Records from a collection
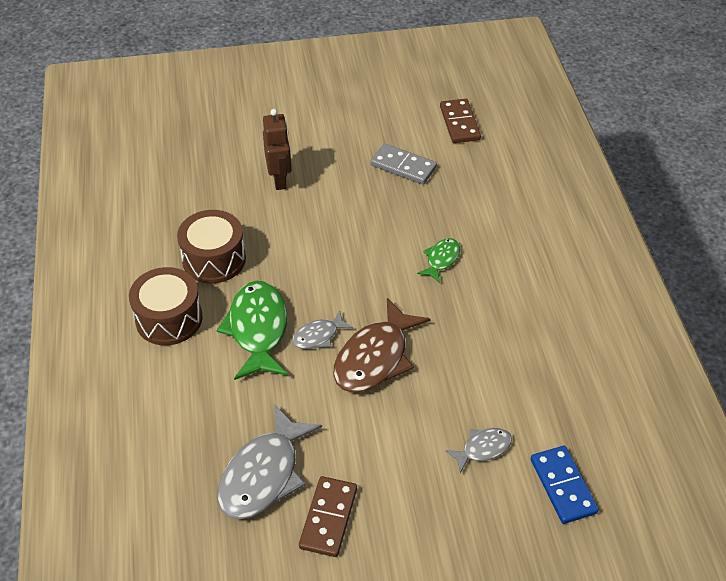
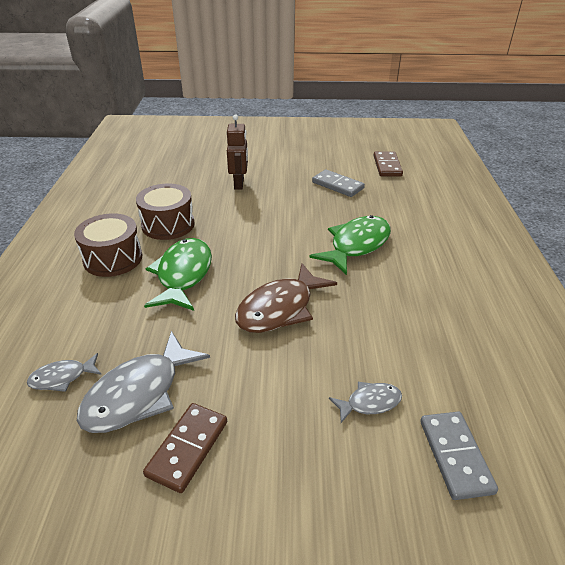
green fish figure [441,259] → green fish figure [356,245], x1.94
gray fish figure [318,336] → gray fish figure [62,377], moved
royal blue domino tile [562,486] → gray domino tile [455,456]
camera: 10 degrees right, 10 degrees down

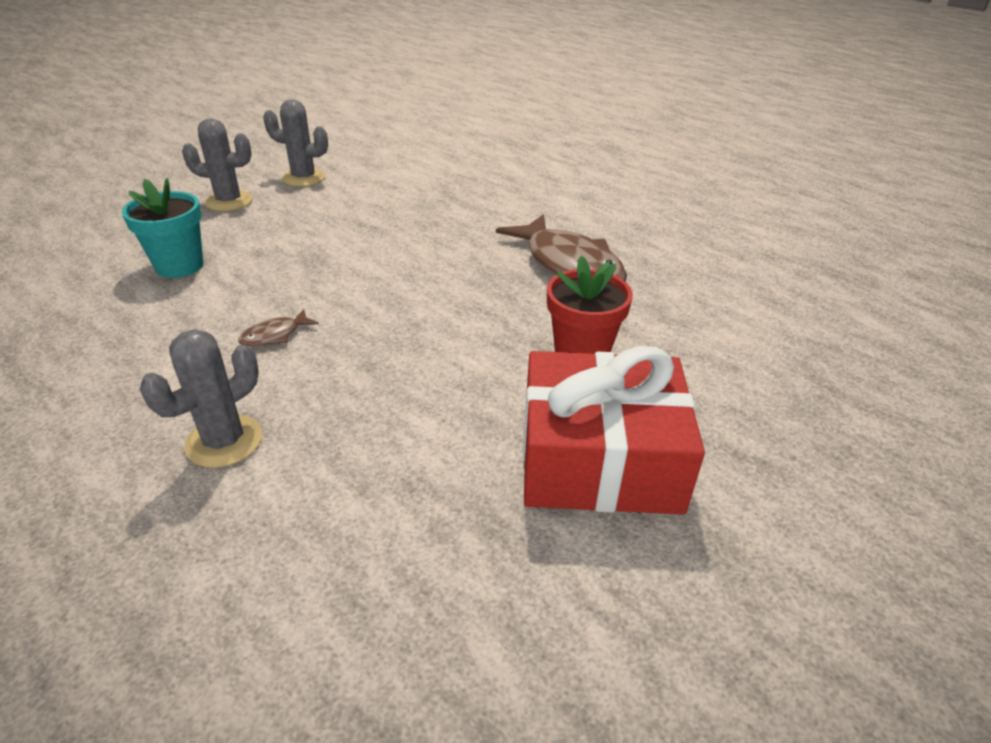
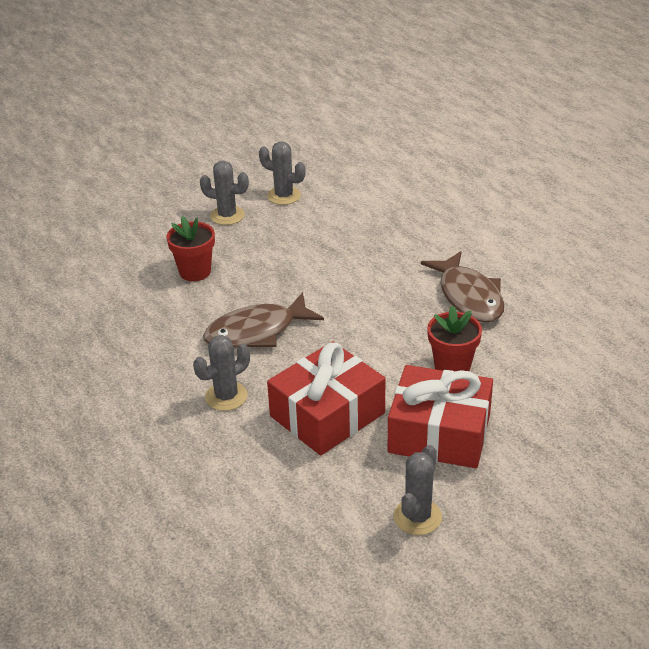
aqua flower pot [179,266] → scarlet flower pot [195,272]
dark brown fish figure [275,335] → dark brown fish figure [256,332], x2.38
- → scarlet gift [327,414]
- → gray prickly plant [417,517]
camera: 15 degrees right, 0 degrees up

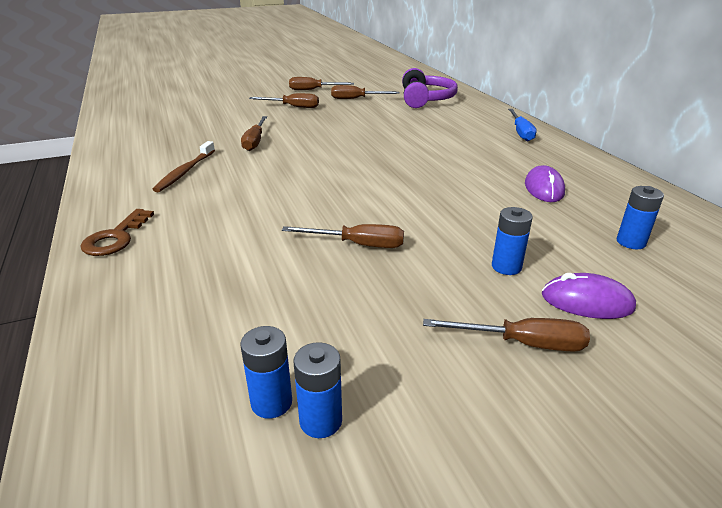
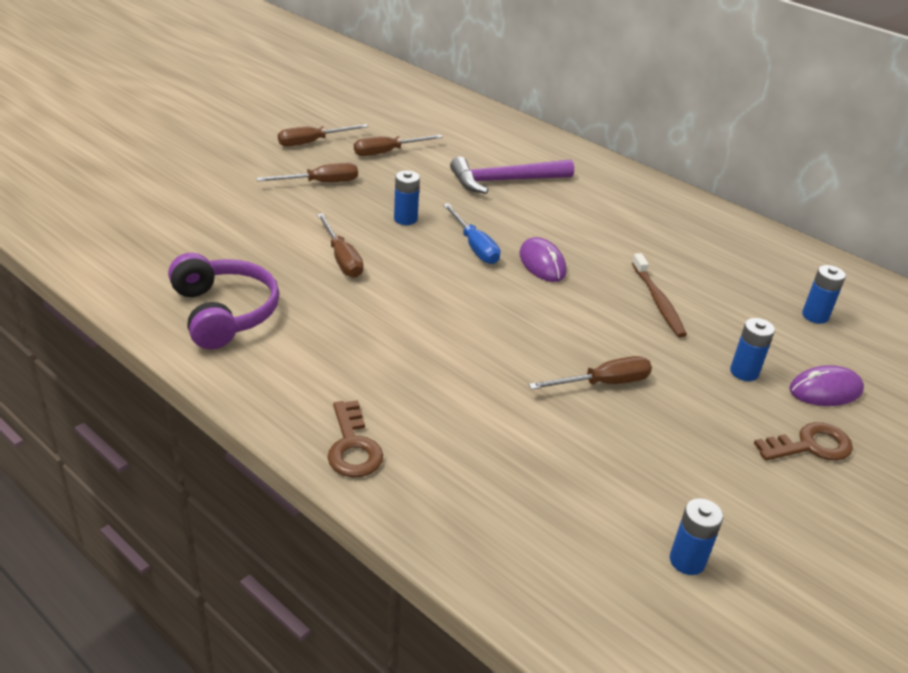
violet headphones [425,99] → violet headphones [224,313], moved
royal blue flat screwdriver [520,132] → royal blue flat screwdriver [474,246], moved
dark brown dental brush [185,172] → dark brown dental brush [658,301], moved
violet computer mouse [544,188] → violet computer mouse [542,263], moved
dark brown flat screwdriver [522,343] → dark brown latchkey [810,445]
royal blue power cell [321,421] → royal blue power cell [405,219], moved
- → violet carpenter's hammer [505,181]
camera: 30 degrees left, 5 degrees up

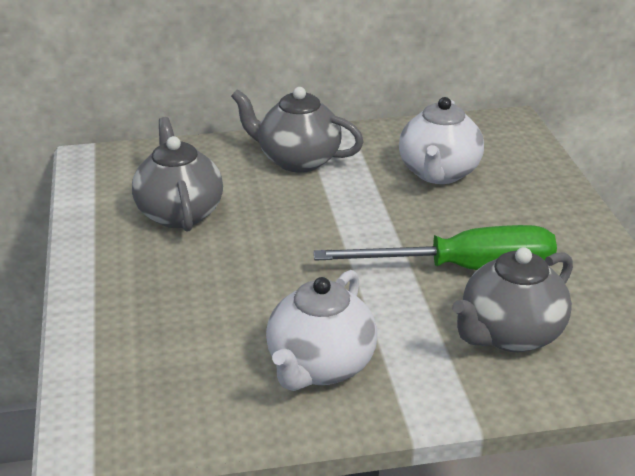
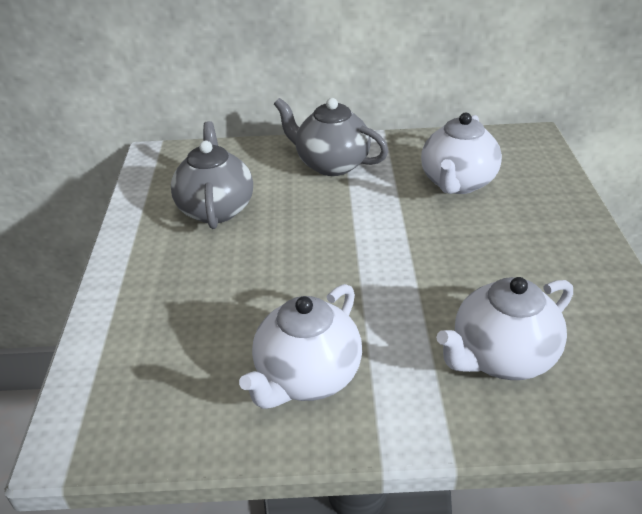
green flat screwdriver [463,269] → -
gray teapot [510,335] → pure white teapot [501,357]
camera: 10 degrees right, 5 degrees up

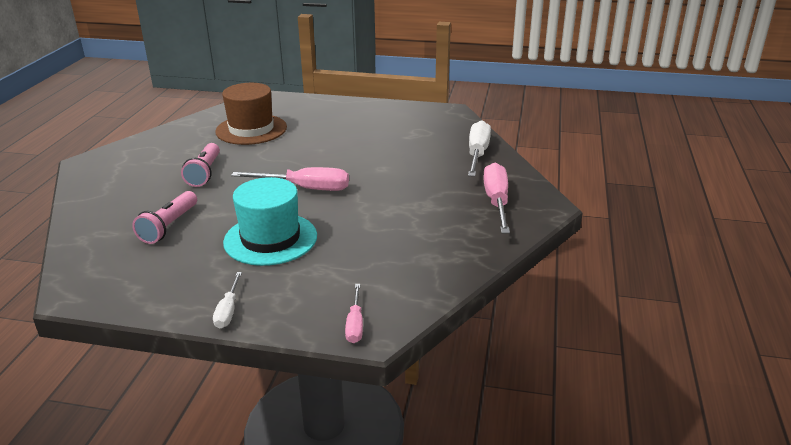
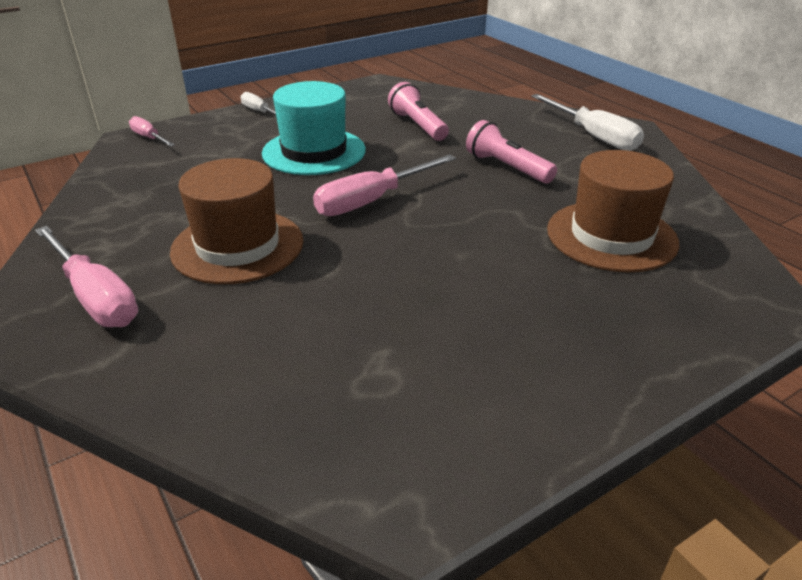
pure white flat screwdriver [477,154] → pure white flat screwdriver [593,136], moved
- → dark brown tall hat [238,246]
camera: 135 degrees right, 5 degrees up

## Exercise requirements
Which of the lines above contain "dark"? Return them all.

## Response box
dark brown fish figure [275,335] → dark brown fish figure [256,332], x2.38
dark brown dental brush [185,172] → dark brown dental brush [658,301], moved
dark brown flat screwdriver [522,343] → dark brown latchkey [810,445]
- → dark brown tall hat [238,246]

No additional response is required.